Given instruction: Collect every line of the data that contains the string "acciaccatura", and copy each such line in full.

Records for processing:
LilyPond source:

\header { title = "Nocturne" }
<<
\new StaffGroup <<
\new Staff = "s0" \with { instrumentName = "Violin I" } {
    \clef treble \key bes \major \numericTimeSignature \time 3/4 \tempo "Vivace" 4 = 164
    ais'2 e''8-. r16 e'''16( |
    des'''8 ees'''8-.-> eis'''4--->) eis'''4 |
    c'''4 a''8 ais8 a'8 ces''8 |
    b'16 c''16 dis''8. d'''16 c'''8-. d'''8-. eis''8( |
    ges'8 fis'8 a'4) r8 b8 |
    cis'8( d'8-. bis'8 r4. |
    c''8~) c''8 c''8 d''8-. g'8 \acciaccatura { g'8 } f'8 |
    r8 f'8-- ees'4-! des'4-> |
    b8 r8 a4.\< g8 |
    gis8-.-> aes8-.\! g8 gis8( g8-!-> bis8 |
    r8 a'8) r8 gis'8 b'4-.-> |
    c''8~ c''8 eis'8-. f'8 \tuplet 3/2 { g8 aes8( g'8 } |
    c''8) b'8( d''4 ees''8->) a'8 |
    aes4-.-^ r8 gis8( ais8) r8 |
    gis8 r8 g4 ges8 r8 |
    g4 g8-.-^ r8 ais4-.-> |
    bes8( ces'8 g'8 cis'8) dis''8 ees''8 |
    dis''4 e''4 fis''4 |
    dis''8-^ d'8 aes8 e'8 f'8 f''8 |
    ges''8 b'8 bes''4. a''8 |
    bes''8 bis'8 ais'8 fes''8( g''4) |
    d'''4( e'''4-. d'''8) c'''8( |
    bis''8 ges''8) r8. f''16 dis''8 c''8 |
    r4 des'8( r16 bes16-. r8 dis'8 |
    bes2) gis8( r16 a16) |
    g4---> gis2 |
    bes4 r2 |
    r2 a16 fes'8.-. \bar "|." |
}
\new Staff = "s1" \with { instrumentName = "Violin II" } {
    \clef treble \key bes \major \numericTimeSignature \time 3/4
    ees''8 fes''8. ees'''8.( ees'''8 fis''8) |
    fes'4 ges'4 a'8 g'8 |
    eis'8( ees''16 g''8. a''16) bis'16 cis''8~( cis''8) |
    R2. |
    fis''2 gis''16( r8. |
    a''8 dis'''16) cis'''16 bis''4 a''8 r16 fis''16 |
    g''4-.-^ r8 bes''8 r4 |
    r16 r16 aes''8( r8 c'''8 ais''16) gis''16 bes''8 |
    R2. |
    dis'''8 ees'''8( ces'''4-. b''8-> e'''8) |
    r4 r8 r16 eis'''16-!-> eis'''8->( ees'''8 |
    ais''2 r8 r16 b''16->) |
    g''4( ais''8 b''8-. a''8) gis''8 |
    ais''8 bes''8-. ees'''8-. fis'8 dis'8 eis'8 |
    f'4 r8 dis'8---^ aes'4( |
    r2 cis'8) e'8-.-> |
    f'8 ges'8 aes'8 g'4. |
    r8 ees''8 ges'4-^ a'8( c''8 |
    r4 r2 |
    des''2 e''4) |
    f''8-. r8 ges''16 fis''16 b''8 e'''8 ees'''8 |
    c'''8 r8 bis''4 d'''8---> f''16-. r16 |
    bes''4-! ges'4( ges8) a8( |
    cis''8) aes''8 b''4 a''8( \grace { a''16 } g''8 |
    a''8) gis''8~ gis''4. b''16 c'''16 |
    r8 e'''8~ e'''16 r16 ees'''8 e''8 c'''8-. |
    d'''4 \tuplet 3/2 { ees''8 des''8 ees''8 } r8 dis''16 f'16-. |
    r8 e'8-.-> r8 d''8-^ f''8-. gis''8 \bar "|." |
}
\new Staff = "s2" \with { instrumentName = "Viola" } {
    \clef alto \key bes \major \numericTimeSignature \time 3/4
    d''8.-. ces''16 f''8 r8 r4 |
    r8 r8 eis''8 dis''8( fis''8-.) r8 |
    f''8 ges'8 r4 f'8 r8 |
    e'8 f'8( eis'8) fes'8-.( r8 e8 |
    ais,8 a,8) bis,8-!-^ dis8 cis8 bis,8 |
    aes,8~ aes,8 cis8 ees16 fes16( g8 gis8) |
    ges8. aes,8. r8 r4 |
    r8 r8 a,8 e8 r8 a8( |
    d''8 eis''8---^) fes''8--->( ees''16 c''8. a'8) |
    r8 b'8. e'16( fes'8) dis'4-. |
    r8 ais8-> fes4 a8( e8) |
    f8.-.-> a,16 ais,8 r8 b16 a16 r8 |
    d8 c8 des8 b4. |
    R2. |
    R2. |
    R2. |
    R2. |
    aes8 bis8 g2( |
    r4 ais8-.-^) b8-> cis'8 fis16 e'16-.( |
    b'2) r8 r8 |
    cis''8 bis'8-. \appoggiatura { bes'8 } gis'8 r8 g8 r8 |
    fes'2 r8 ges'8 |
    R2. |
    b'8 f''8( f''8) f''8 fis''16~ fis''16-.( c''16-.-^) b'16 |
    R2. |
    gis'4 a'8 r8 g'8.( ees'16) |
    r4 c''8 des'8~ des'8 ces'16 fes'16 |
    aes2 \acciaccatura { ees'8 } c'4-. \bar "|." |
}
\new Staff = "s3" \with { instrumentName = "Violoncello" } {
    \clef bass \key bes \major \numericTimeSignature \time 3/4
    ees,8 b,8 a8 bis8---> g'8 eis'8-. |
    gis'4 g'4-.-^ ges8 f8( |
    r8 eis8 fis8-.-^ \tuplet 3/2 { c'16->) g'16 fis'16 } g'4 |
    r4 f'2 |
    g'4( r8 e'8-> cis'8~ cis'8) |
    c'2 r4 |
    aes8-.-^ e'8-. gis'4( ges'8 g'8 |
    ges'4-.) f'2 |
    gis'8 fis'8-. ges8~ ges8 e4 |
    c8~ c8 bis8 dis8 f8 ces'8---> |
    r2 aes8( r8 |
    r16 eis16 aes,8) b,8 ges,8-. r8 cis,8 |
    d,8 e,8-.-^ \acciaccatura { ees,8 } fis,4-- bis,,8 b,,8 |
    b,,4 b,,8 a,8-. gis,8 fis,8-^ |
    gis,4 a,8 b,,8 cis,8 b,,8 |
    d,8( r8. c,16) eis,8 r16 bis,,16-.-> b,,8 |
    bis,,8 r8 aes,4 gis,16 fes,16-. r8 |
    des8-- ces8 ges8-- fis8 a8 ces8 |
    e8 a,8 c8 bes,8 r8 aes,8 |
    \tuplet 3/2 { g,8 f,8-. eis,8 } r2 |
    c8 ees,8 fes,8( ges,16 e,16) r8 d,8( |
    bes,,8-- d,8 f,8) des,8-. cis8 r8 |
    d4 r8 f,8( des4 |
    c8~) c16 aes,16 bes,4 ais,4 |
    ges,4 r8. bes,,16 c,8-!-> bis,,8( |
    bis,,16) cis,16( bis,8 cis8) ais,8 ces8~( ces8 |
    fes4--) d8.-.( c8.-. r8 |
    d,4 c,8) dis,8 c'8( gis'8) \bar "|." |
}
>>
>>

Solved problem:
    c''8~) c''8 c''8 d''8-. g'8 \acciaccatura { g'8 } f'8 |
    aes2 \acciaccatura { ees'8 } c'4-. \bar "|." |
    d,8 e,8-.-^ \acciaccatura { ees,8 } fis,4-- bis,,8 b,,8 |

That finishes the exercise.